* [DATA RECORDS]

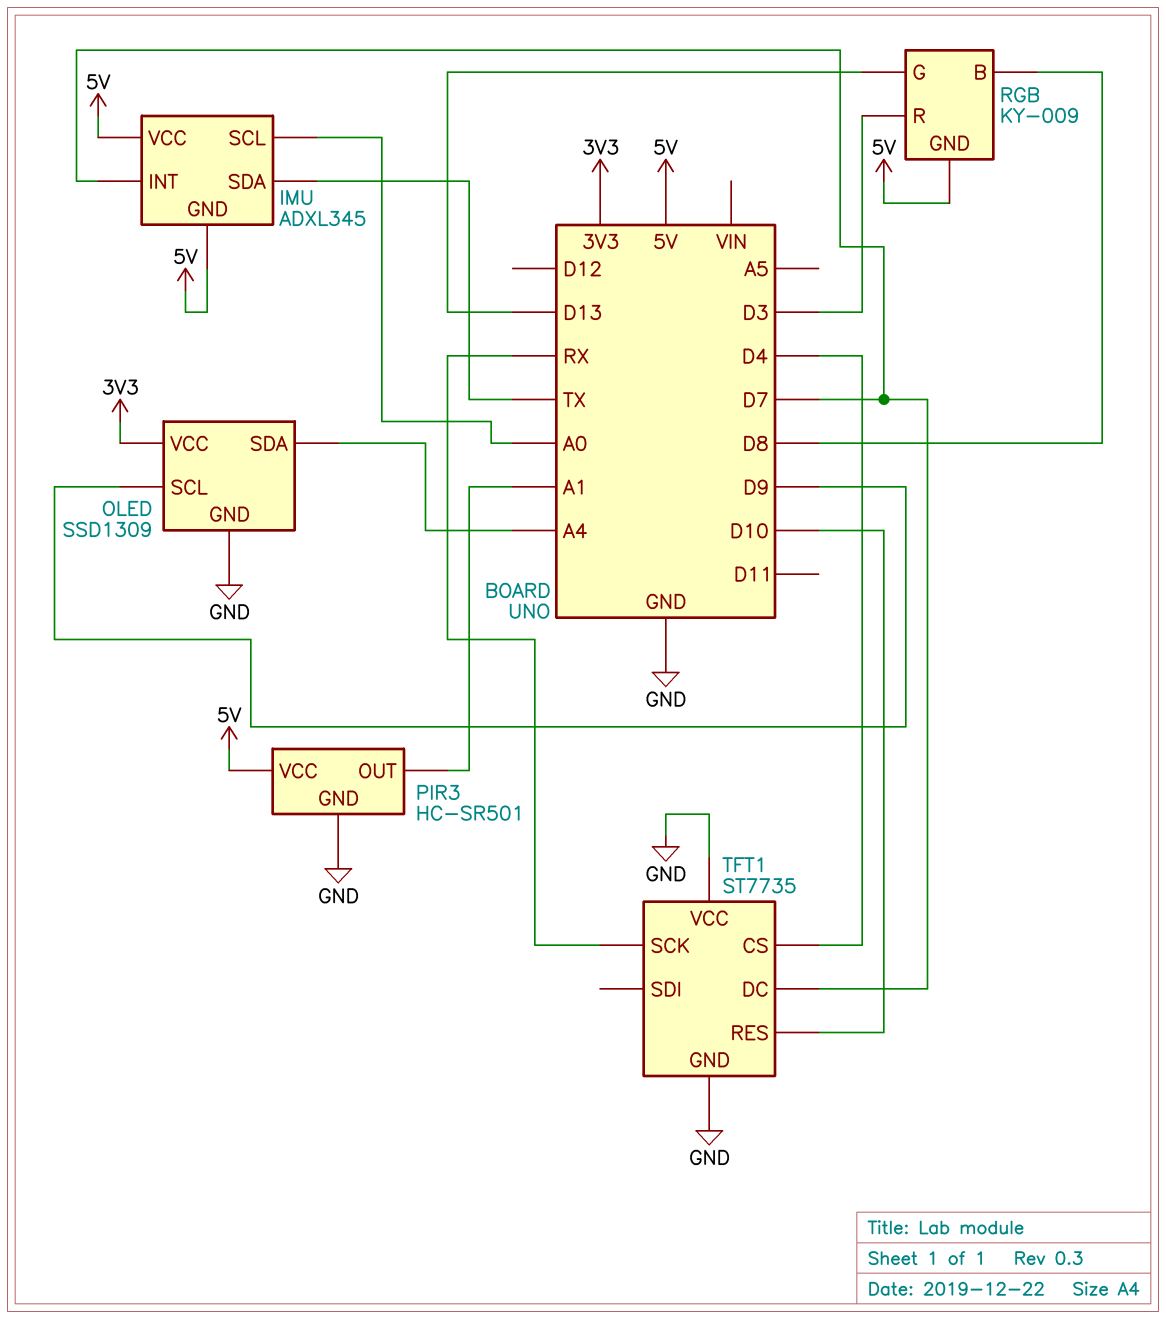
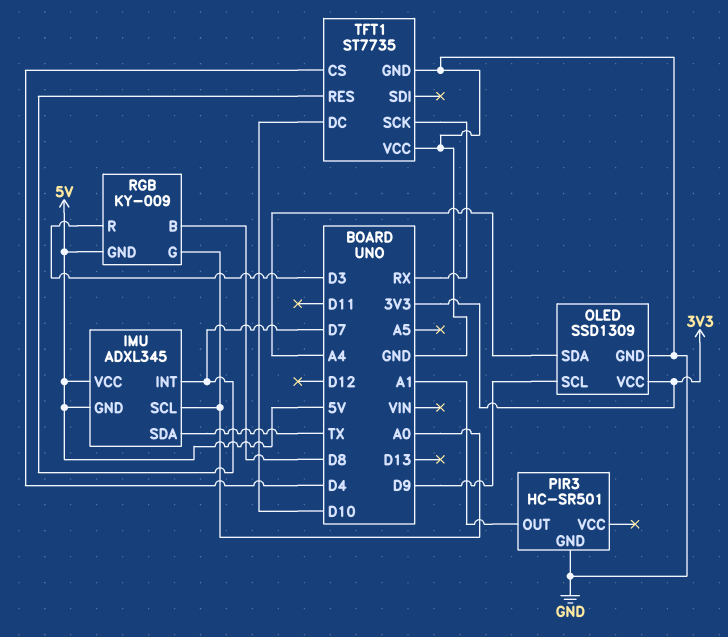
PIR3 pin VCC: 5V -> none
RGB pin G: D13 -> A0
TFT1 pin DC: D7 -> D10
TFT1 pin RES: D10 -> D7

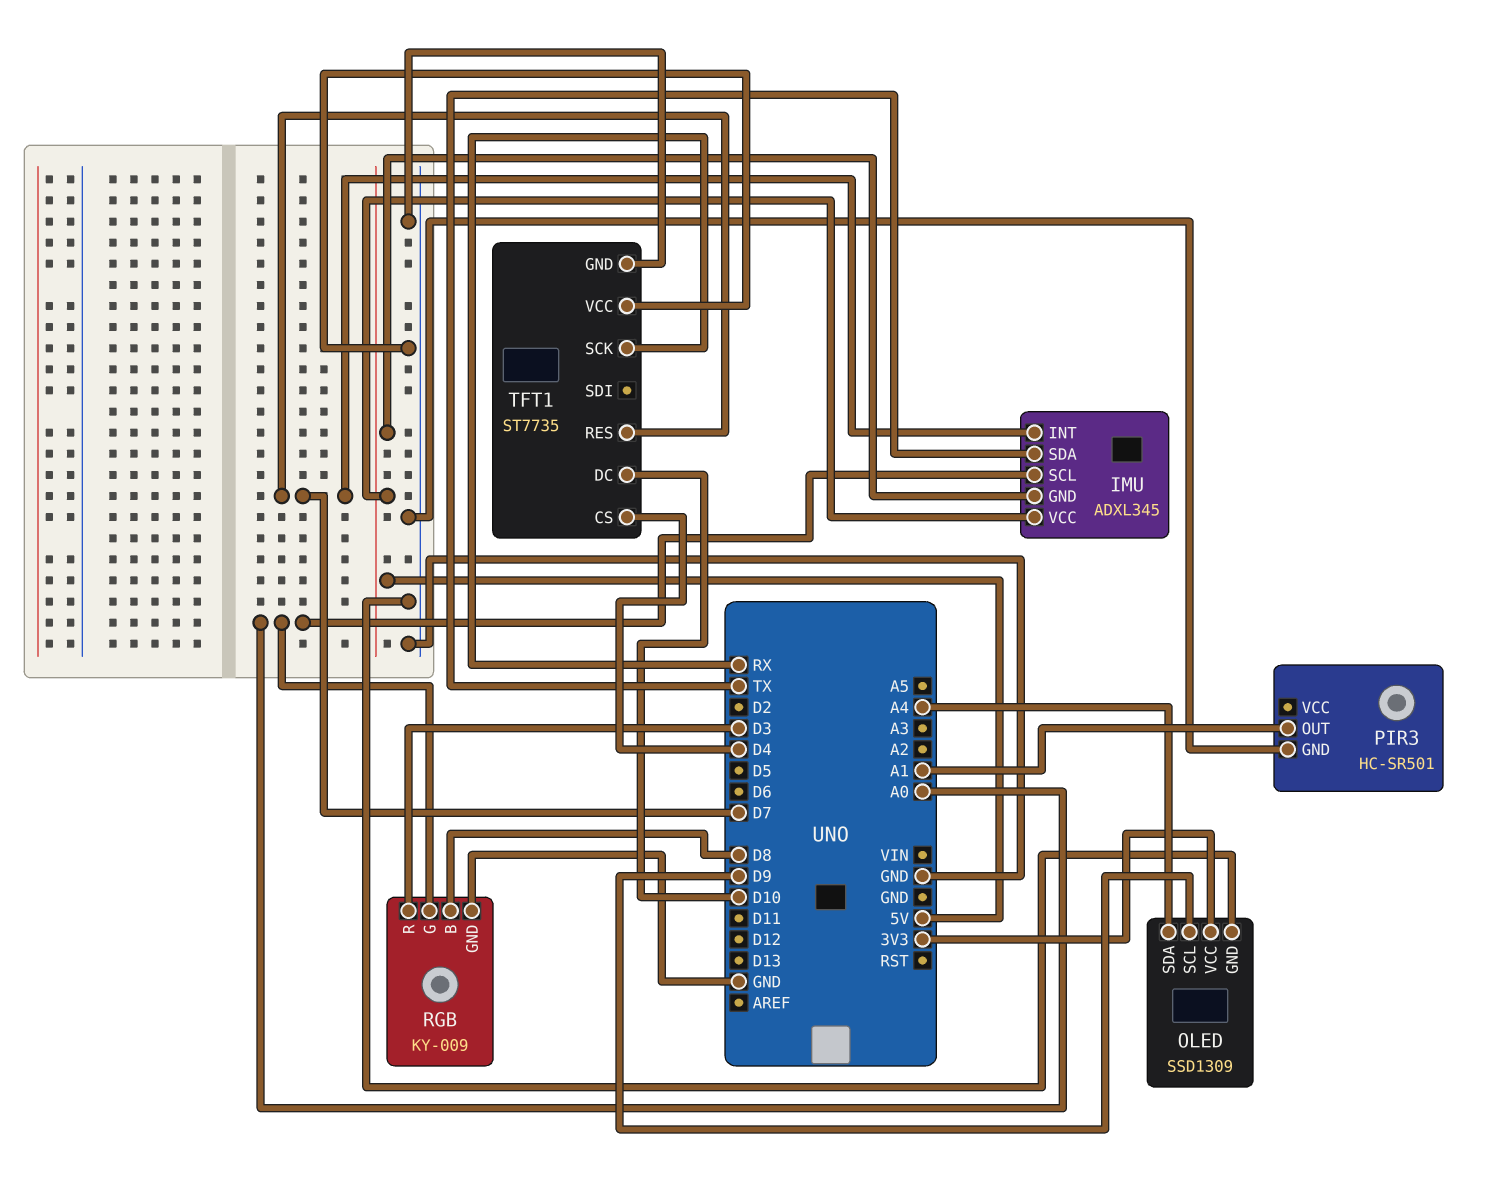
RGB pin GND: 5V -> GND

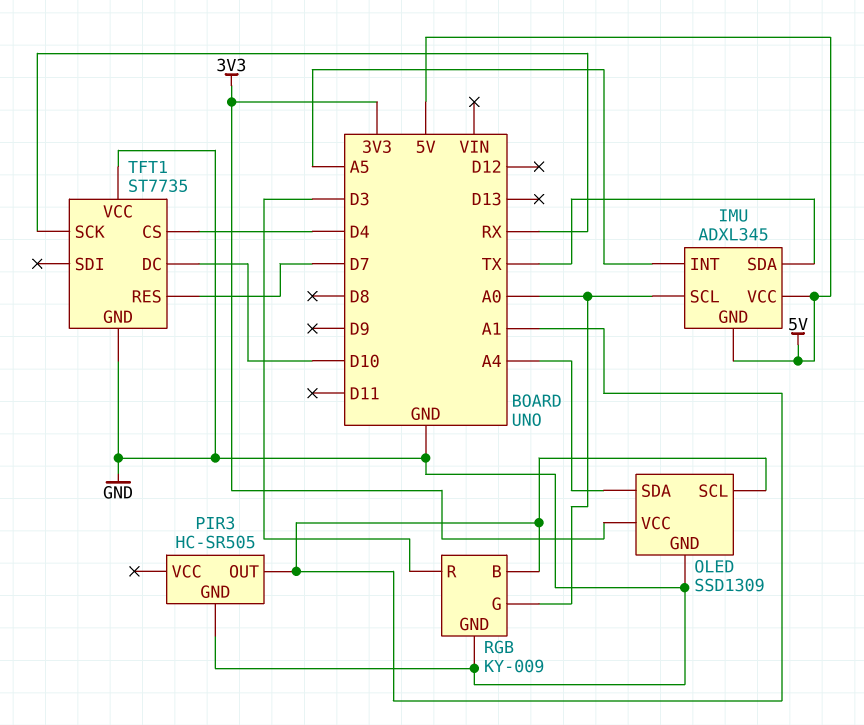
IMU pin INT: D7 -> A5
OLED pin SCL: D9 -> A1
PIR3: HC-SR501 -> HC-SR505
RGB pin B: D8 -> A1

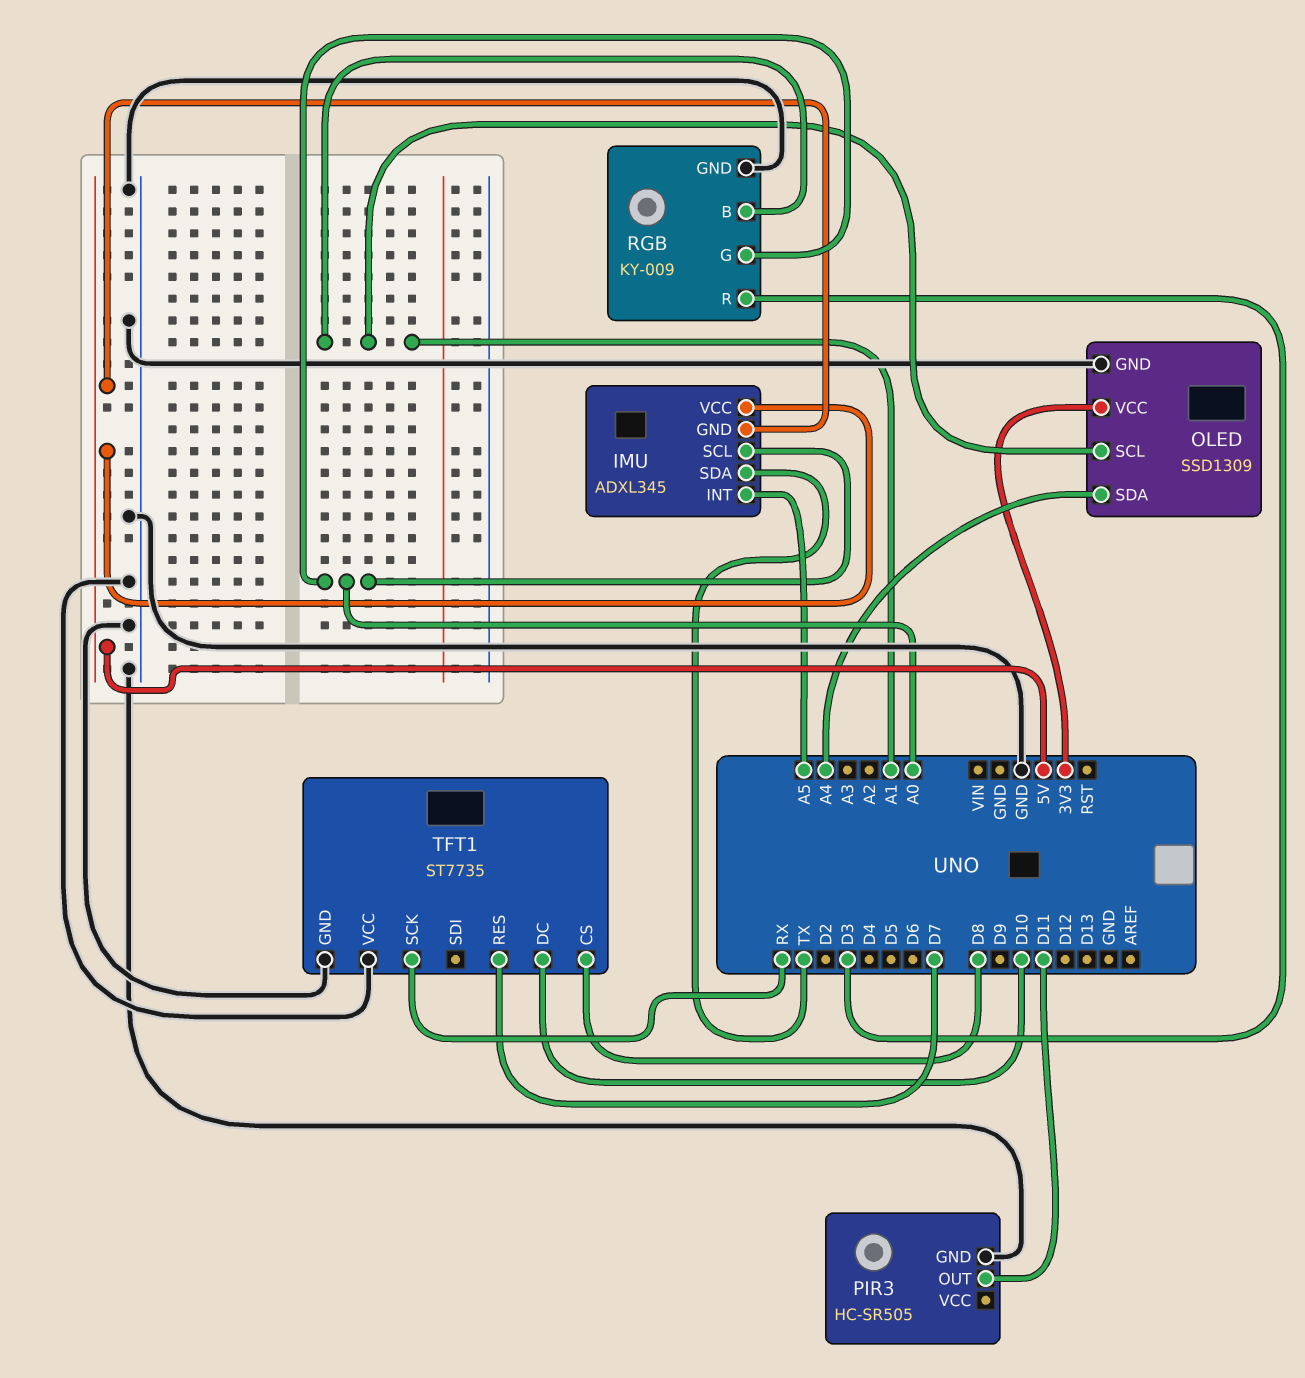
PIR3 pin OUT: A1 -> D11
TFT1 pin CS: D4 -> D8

* [WHAT THIS TASK INVOLVES]
The expected output is each entry given again word for word, with pictures dropped.

* [EXERCISE SOLUTION]
PIR3 pin VCC: 5V -> none
RGB pin G: D13 -> A0
TFT1 pin DC: D7 -> D10
TFT1 pin RES: D10 -> D7

RGB pin GND: 5V -> GND

IMU pin INT: D7 -> A5
OLED pin SCL: D9 -> A1
PIR3: HC-SR501 -> HC-SR505
RGB pin B: D8 -> A1

PIR3 pin OUT: A1 -> D11
TFT1 pin CS: D4 -> D8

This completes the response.